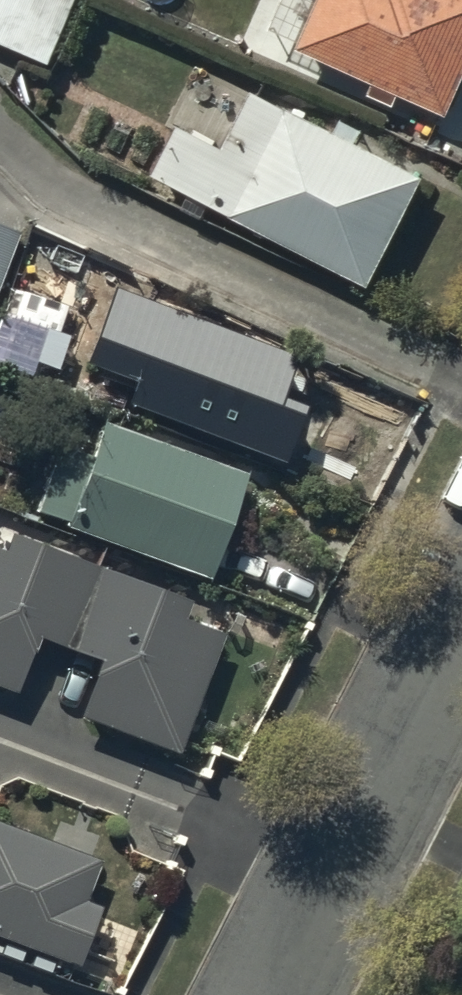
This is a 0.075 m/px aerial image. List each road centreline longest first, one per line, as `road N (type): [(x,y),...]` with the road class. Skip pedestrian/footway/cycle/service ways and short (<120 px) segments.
road 1 (residential): [(0,126),(133,228),(461,381)]
road 2 (residential): [(266,994),(461,614)]

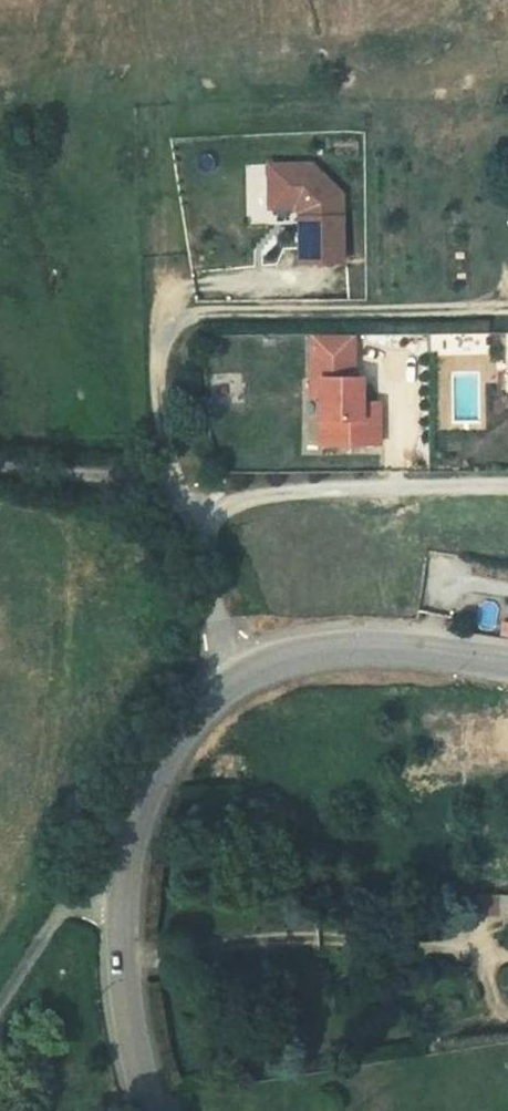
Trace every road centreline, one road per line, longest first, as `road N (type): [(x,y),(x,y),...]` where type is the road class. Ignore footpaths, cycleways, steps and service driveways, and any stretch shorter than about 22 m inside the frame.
road 1 (primary): [(507,663),(371,646),(303,653),(239,677)]
road 2 (primary): [(239,677),(178,735),(140,806),(121,895)]
road 3 (primary): [(121,895),(132,1046),(151,1110)]
road 4 (unclassified): [(176,487),(195,520),(222,641),(239,677)]
road 5 (track): [(0,466),(176,487)]
road 6 (residential): [(121,895),(61,909),(0,1003)]

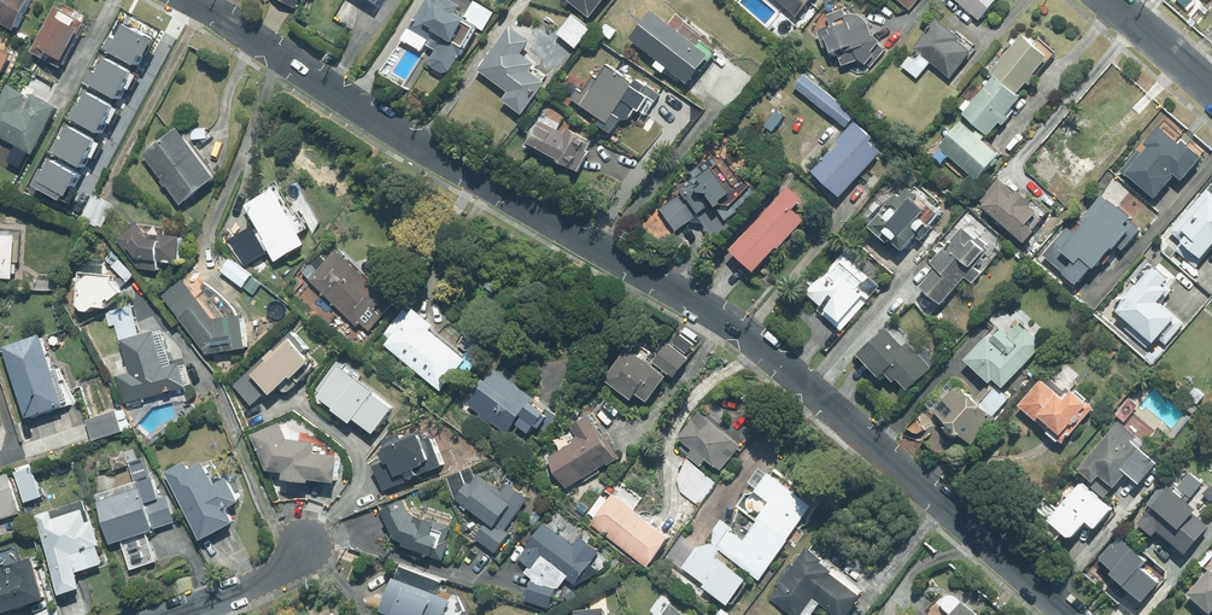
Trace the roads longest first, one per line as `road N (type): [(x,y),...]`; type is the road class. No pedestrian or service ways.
road 1 (residential): [(192,0),(423,146),(741,329),(1071,614)]
road 2 (residential): [(303,545),(281,570),(243,592),(171,614)]
road 3 (residential): [(1110,0),(1211,89)]

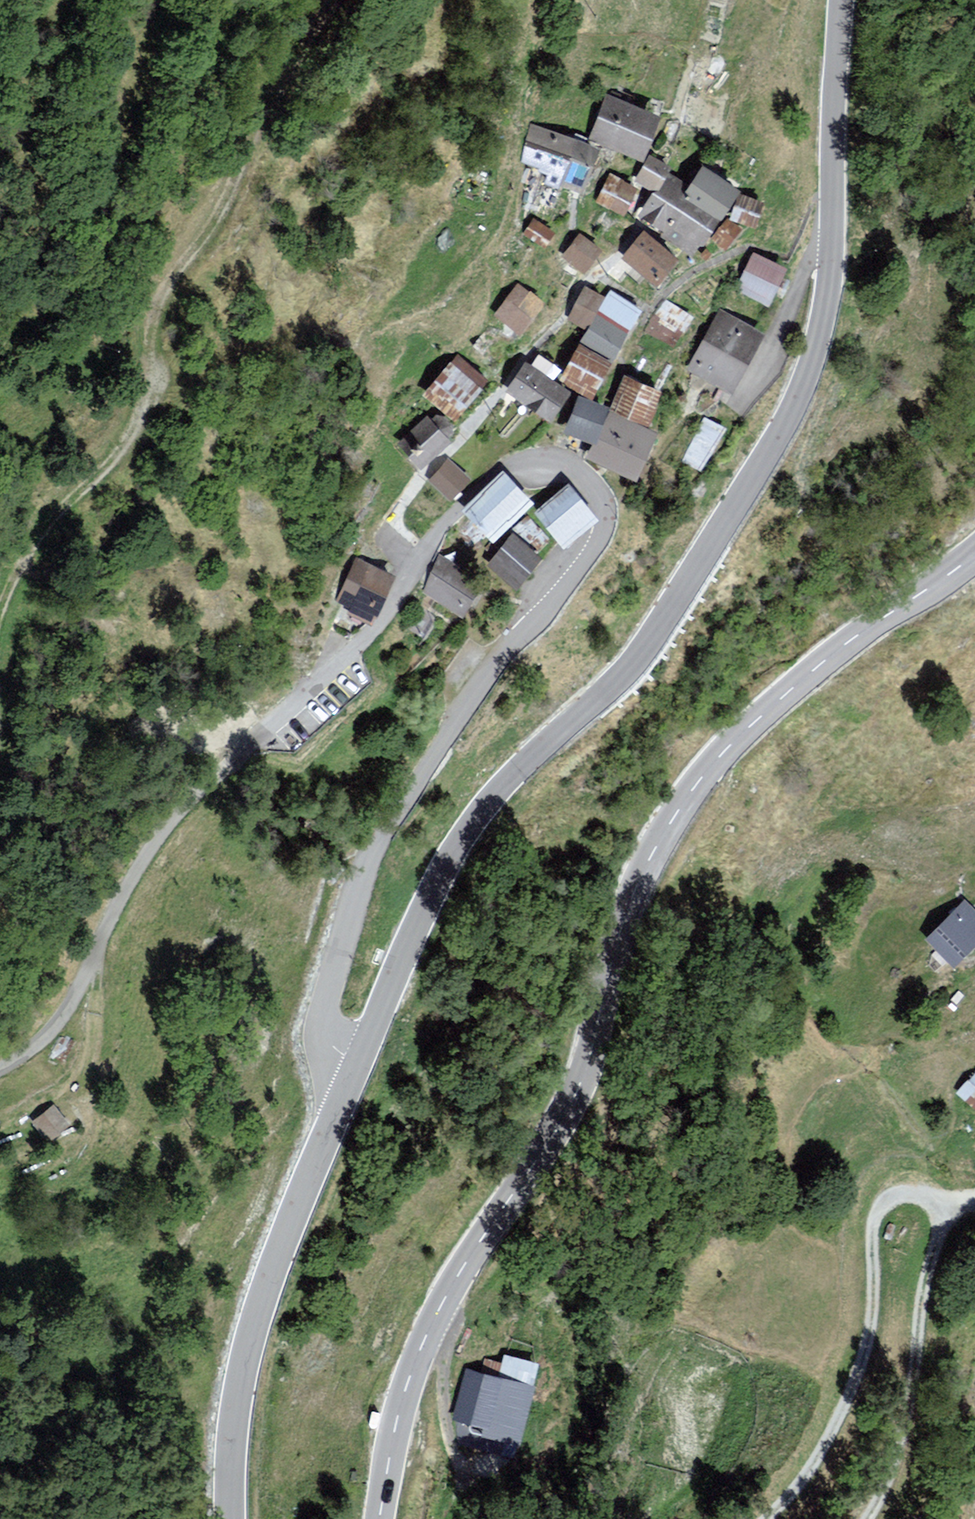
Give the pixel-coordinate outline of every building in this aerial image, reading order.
[(609,96),(593,136),(641,155),(657,115),(609,96)] [(533,127),(521,161),(551,171),(548,180),(582,192),(596,148),(533,127)] [(649,158),(637,178),(656,189),(665,172),(668,168),(649,158)] [(665,172),(656,189),(640,215),(664,228),(662,233),(692,251),(698,239),(703,242),(718,217),(739,189),(703,166),(691,185),(665,172)] [(611,174),(598,200),(622,212),(635,186),(611,174)] [(761,202),(740,195),(732,218),(754,225),(761,202)] [(554,232),(533,219),(522,236),(543,249),(554,232)] [(740,228),(728,219),(712,239),(724,248),(740,228)] [(646,233),(625,257),(656,282),(676,257),(646,233)] [(580,235),(565,255),(583,269),(599,249),(580,235)] [(753,254),(737,286),(774,304),(790,271),(753,254)] [(518,285),(497,313),(518,330),(540,302),(518,285)] [(641,311),(612,291),(608,298),(585,287),(568,321),(590,328),(582,341),(612,359),(641,311)] [(667,301),(648,332),(673,347),(692,315),(667,301)] [(761,333),(721,312),(691,368),(731,389),(761,333)] [(582,341),(560,379),(577,388),(592,396),(612,359),(582,341)] [(457,356),(426,394),(454,417),(485,379),(457,356)] [(526,363),(508,390),(550,418),(568,391),(526,363)] [(658,391),(626,377),(611,410),(646,425),(658,391)] [(611,410),(580,396),(567,431),(596,442),(611,410)] [(634,476),(653,428),(646,425),(611,410),(596,442),(590,456),(634,476)] [(427,418),(400,443),(422,465),(448,440),(453,432),(453,424),(445,416),(436,414),(427,418)] [(725,428),(705,418),(682,461),(701,472),(725,428)] [(449,460),(431,482),(453,499),(471,477),(449,460)] [(504,474),(465,511),(493,540),(532,502),(504,474)] [(569,486),(537,513),(563,544),(595,517),(569,486)] [(513,534),(488,563),(516,586),(541,558),(513,534)] [(394,574),(355,557),(336,600),(350,606),(347,613),(372,624),(394,574)] [(483,580),(442,557),(422,592),(464,615),(483,580)] [(938,942),(967,970),(974,962),(974,905),(938,942)] [(965,1095),(974,1104),(974,1084),(965,1095)] [(53,1104),(33,1121),(47,1138),(68,1121),(53,1104)] [(548,1388),(472,1370),(460,1420),(537,1438),(548,1388)]
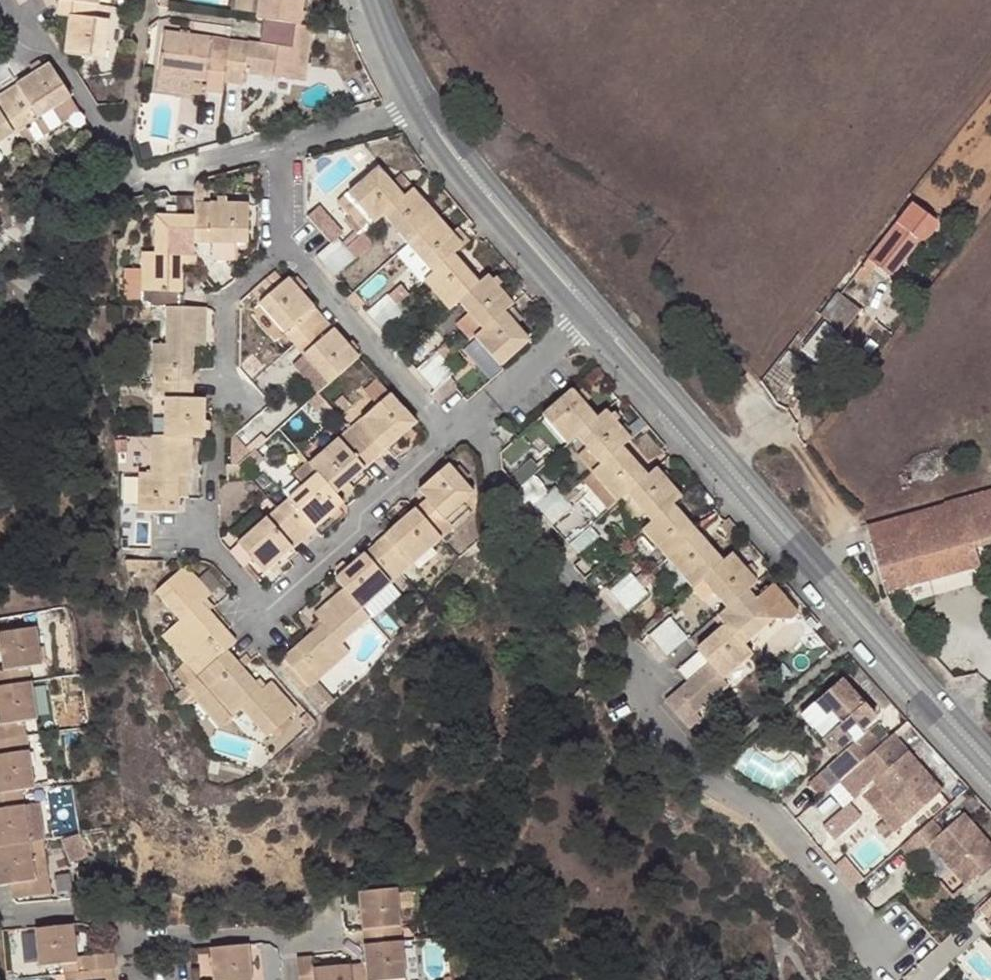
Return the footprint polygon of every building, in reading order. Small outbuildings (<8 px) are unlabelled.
[(104,59),(110,6),(98,4),(61,0),(60,0),(58,15),(71,17),(66,55),(104,59)] [(234,6),(255,10),(256,0),(235,0),(234,6)] [(301,24),(304,0),(261,0),(259,19),(283,22),(301,24)] [(283,22),(280,45),(230,39),(229,50),(225,82),(244,85),(246,73),(306,81),(314,26),(301,24),(283,22)] [(213,37),(165,30),(160,73),(193,78),(208,80),(207,92),(224,94),(225,82),(229,50),(212,47),(213,37)] [(33,67),(37,74),(44,69),(40,63),(33,67)] [(37,74),(6,93),(26,126),(71,97),(51,65),(44,69),(37,74)] [(192,87),(193,78),(160,73),(159,82),(192,87)] [(26,126),(6,93),(0,97),(0,143),(26,126)] [(80,112),(71,97),(26,126),(35,141),(80,112)] [(374,223),(383,215),(403,197),(411,189),(401,178),(393,185),(377,168),(348,193),(349,194),(339,202),(365,231),(374,223)] [(411,189),(403,197),(383,215),(408,243),(437,218),(411,189)] [(194,217),(194,205),(194,197),(177,196),(177,216),(194,217)] [(931,230),(940,220),(913,197),(875,243),(897,262),(927,226),(931,230)] [(249,206),(194,205),(194,217),(194,244),(212,244),(235,245),(249,245),(249,206)] [(143,302),(142,307),(168,308),(178,307),(179,293),(180,293),(181,265),(181,256),(194,256),(194,244),(194,217),(177,216),(175,216),(157,216),(156,254),(144,254),(143,270),(143,302)] [(408,243),(433,272),(454,254),(462,246),(457,241),(451,233),(437,218),(408,243)] [(335,228),(324,237),(330,244),(337,238),(337,239),(341,236),(335,228)] [(463,236),(456,228),(451,233),(457,241),(463,236)] [(342,244),(337,239),(337,238),(330,244),(315,257),(324,267),(346,248),(361,235),(357,230),(342,244)] [(346,248),(351,254),(366,241),(361,235),(346,248)] [(408,243),(397,253),(422,282),(424,280),(433,272),(408,243)] [(235,245),(212,244),(212,262),(234,262),(235,245)] [(351,254),(346,248),(324,267),(334,278),(355,259),(351,254)] [(479,283),(454,254),(433,272),(424,280),(450,309),(458,301),(479,283)] [(194,266),(194,256),(181,256),(181,265),(194,266)] [(143,302),(143,270),(126,270),(125,302),(143,302)] [(488,275),(479,283),(458,301),(484,329),(504,311),(512,304),(488,275)] [(293,285),(288,279),(282,284),(258,305),(293,345),(323,319),(299,291),(293,285)] [(831,302),(850,317),(869,296),(849,279),(831,302)] [(297,282),(293,285),(299,291),(302,288),(297,282)] [(351,293),(345,299),(357,312),(361,309),(368,302),(356,289),(351,293)] [(388,295),(365,314),(374,324),(396,305),(388,295)] [(850,317),(831,302),(811,327),(829,342),(850,317)] [(396,305),(374,324),(384,335),(405,315),(396,305)] [(153,383),(192,385),(192,370),(193,347),(205,347),(206,308),(178,307),(168,308),(167,344),(154,344),(153,383)] [(504,311),(484,329),(475,336),(501,365),(529,340),(504,311)] [(323,319),(293,345),(302,356),(328,385),(358,359),(323,319)] [(416,371),(424,381),(447,361),(438,352),(416,371)] [(318,394),(328,385),(302,356),(293,365),(318,394)] [(424,381),(433,391),(449,377),(455,371),(447,361),(424,381)] [(449,377),(433,391),(430,395),(438,404),(455,390),(458,386),(449,377)] [(363,392),(376,407),(390,395),(377,380),(363,392)] [(153,398),(165,399),(165,437),(191,438),(204,439),(204,401),(192,400),(192,385),(153,383),(153,398)] [(542,415),(567,444),(577,436),(596,418),(582,403),(575,395),(571,390),(542,415)] [(587,398),(580,390),(575,395),(582,403),(587,398)] [(318,394),(301,409),(308,417),(325,402),(318,394)] [(376,407),(350,430),(375,458),(386,449),(415,424),(390,395),(376,407)] [(587,447),(602,464),(622,447),(631,438),(606,410),(596,418),(577,436),(587,447)] [(350,430),(310,465),(318,474),(335,494),(364,468),(375,458),(350,430)] [(250,454),(233,435),(231,437),(231,464),(238,464),(250,454)] [(151,473),(138,473),(138,512),(146,512),(178,513),(178,499),(187,498),(187,476),(190,476),(191,438),(165,437),(152,437),(151,473)] [(577,455),(592,472),(602,464),(587,447),(577,455)] [(647,476),(622,447),(602,464),(592,472),(617,502),(627,493),(647,476)] [(531,457),(508,476),(518,488),(540,468),(531,457)] [(304,486),(278,509),(304,538),(315,529),(344,503),(335,494),(318,474),(310,465),(308,463),(295,475),(304,486)] [(231,464),(226,464),(226,480),(252,480),(238,464),(231,464)] [(433,529),(441,539),(453,528),(445,519),(474,493),(448,465),(419,490),(427,500),(416,510),(433,529)] [(657,467),(647,476),(627,493),(653,521),(673,504),(682,496),(657,467)] [(592,472),(583,480),(608,510),(617,502),(592,472)] [(866,518),(889,591),(986,560),(981,544),(990,540),(990,479),(866,518)] [(555,486),(533,505),(542,515),(565,496),(555,486)] [(565,496),(569,501),(581,491),(576,486),(565,496)] [(569,501),(565,496),(542,515),(551,526),(574,506),(569,501)] [(698,532),(673,504),(653,521),(642,530),(668,558),(698,532)] [(304,538),(278,509),(238,544),(252,561),(264,574),(293,548),(304,538)] [(416,510),(387,535),(376,545),(401,574),(441,539),(433,529),(416,510)] [(590,525),(568,545),(577,555),(599,536),(590,525)] [(668,558),(693,587),(703,578),(723,561),(698,532),(668,558)] [(252,561),(238,544),(229,552),(243,568),(252,561)] [(345,588),(362,608),(391,583),(401,574),(376,545),(337,579),(345,588)] [(747,569),(732,552),(723,561),(703,578),(728,607),(748,590),(758,581),(754,576),(747,569)] [(637,570),(644,564),(634,554),(627,560),(637,570)] [(160,561),(133,560),(127,560),(130,572),(143,572),(143,569),(160,569),(160,561)] [(747,569),(754,576),(759,571),(752,564),(747,569)] [(171,629),(206,669),(227,651),(236,644),(226,632),(201,604),(209,596),(184,568),(155,593),(180,621),(171,629)] [(632,573),(609,592),(618,602),(641,582),(632,573)] [(641,582),(618,602),(627,613),(650,593),(641,582)] [(755,597),(748,590),(728,607),(718,616),(726,625),(744,644),(775,617),(792,618),(799,611),(772,582),(755,597)] [(391,583),(362,608),(370,618),(377,616),(401,594),(391,583)] [(304,693),(316,682),(350,653),(341,643),(370,618),(362,608),(345,588),(315,614),(324,624),(295,649),(285,658),(278,664),(304,693)] [(379,616),(349,642),(356,651),(322,680),(334,693),(360,670),(352,660),(389,628),(379,616)] [(0,672),(0,687),(31,682),(30,668),(42,665),(36,617),(0,623),(0,650),(3,671),(0,672)] [(650,638),(659,648),(681,630),(671,619),(650,638)] [(744,644),(726,625),(699,649),(700,651),(678,670),(686,679),(687,680),(709,661),(710,662),(725,678),(752,654),(744,644)] [(197,678),(206,669),(171,629),(161,637),(184,663),(172,674),(185,688),(197,678)] [(681,630),(659,648),(667,657),(689,638),(681,630)] [(206,669),(197,678),(232,718),(242,710),(266,738),(296,712),(269,683),(261,690),(237,663),(227,651),(206,669)] [(729,684),(725,678),(710,662),(666,700),(690,728),(702,718),(697,711),(729,684)] [(232,718),(197,678),(185,688),(180,692),(176,695),(183,708),(196,701),(220,729),(232,718)] [(802,715),(835,752),(855,735),(860,731),(876,717),(843,679),(802,715)] [(25,737),(23,722),(37,720),(31,682),(0,687),(0,740),(25,737)] [(316,682),(304,693),(321,713),(334,702),(316,682)] [(300,719),(308,730),(317,723),(314,720),(307,712),(300,719)] [(829,766),(841,780),(852,771),(882,745),(869,730),(864,735),(859,740),(829,766)] [(860,731),(855,735),(859,740),(864,735),(860,731)] [(893,736),(882,745),(852,771),(866,787),(873,780),(886,795),(909,821),(942,792),(893,736)] [(20,791),(33,789),(25,737),(0,740),(0,794),(20,791)] [(841,780),(829,766),(811,781),(824,796),(841,780)] [(20,791),(0,794),(0,847),(28,843),(40,841),(43,840),(37,803),(22,806),(20,791)] [(872,807),(895,833),(909,821),(886,795),(872,807)] [(932,821),(902,847),(913,860),(931,845),(967,886),(990,865),(990,844),(964,813),(941,833),(932,821)] [(62,840),(70,864),(89,857),(80,833),(62,840)] [(34,880),(46,879),(40,841),(28,843),(34,880)] [(28,843),(0,847),(0,886),(9,884),(11,899),(12,900),(49,894),(46,879),(34,880),(28,843)] [(363,946),(401,942),(395,890),(357,894),(362,932),(363,946)] [(981,908),(990,919),(990,898),(981,908)] [(74,925),(69,925),(34,928),(38,966),(76,963),(77,972),(102,970),(111,969),(116,969),(114,953),(77,956),(74,925)] [(987,936),(963,959),(983,979),(990,979),(990,940),(987,936)] [(404,979),(401,942),(363,946),(365,964),(350,966),(351,979),(397,979),(404,979)] [(248,944),(199,949),(190,950),(193,979),(251,979),(248,944)] [(298,979),(351,979),(350,966),(313,970),(312,956),(297,958),(298,979)] [(65,979),(103,979),(102,970),(77,972),(64,973),(65,979)]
○ ○ ○ ○ ○ ○ ○
* _TASK BRIEF_: Find each line in the records holding the string "first" and show it.

* _SOLUTION TO THIS PROBLEM_:
This is a 0.075 m/px aerial image. List each road centreline longest first, one per line, as `road N (type): [(x,y),...]` with the road class. Skip pedestrian/footway/cycle/service ways and short (<120 px) segments.
Trace every road centreline, one road per line, longest first, as `road N (type): [(x,y),(x,y),...]` where type is the road class. Ignore footpaths, cycleways, steps and service driveways, and any stretch shorter than about 22 m inside the frame.
Trace the roads longest first, one per line as `road N (type): [(x,y),...]`; type is the road class. No pedestrian or service ways.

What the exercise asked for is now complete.